[Recorded data]
○ ○ ○ ○
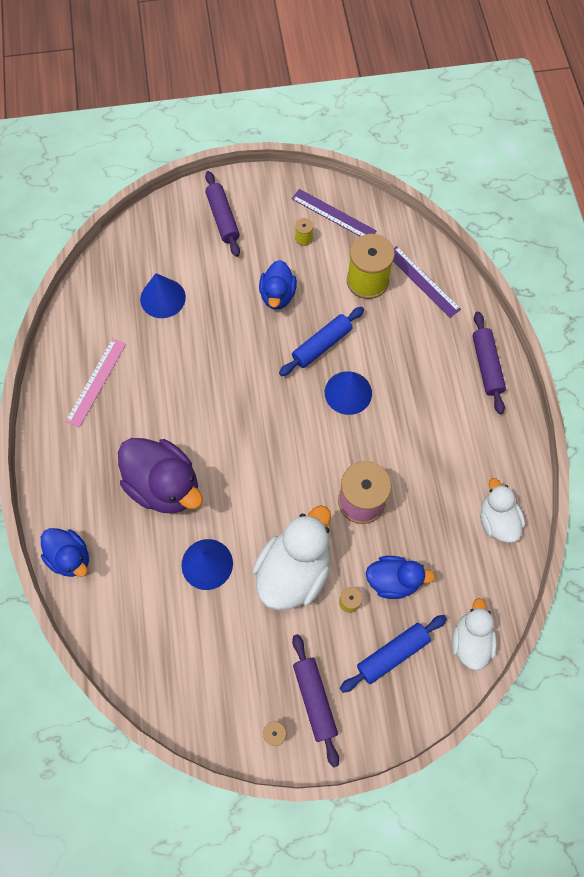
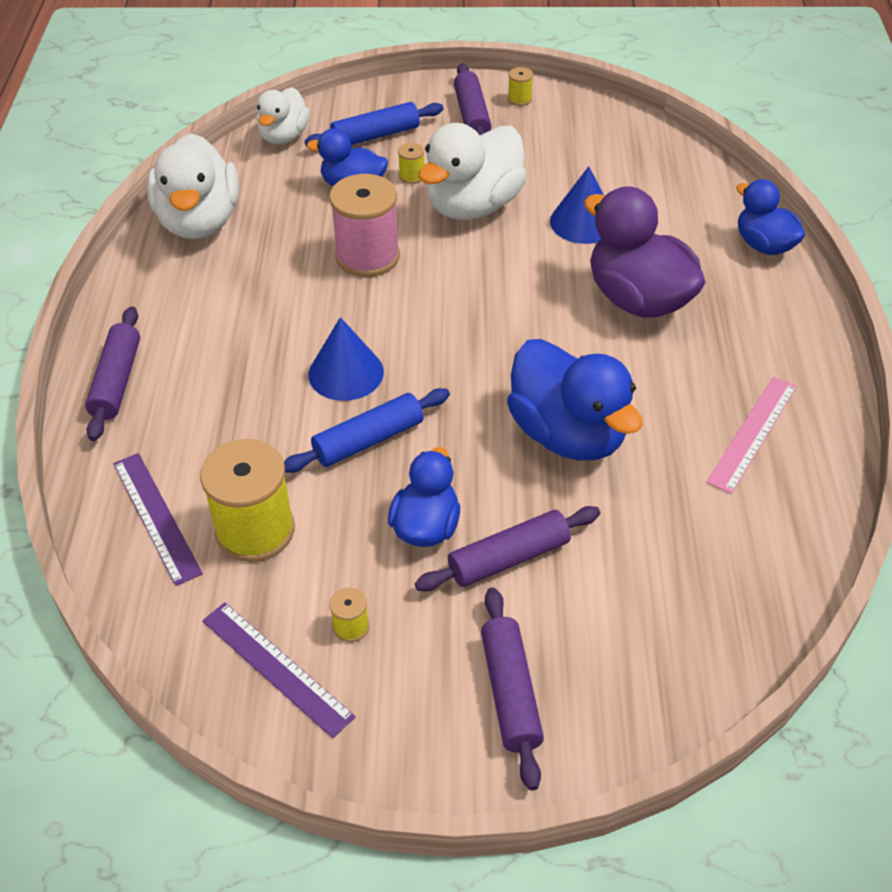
camera: 170 degrees left, 20 degrees down
(162, 298) = (641, 549): blue cone -> none
(205, 366) = (568, 434): none -> blue duck
(231, 284) = (509, 558): none -> purple rolling pin
(497, 520) = (199, 221): white duck -> white duck, size x1.65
○ ○ ○ ○
**Exercise requirements:** Your answer must be an exact transcription of the records above, minus the pictures.

**Task result:**
camera: 170 degrees left, 20 degrees down
(162, 298) = (641, 549): blue cone -> none
(205, 366) = (568, 434): none -> blue duck
(231, 284) = (509, 558): none -> purple rolling pin
(497, 520) = (199, 221): white duck -> white duck, size x1.65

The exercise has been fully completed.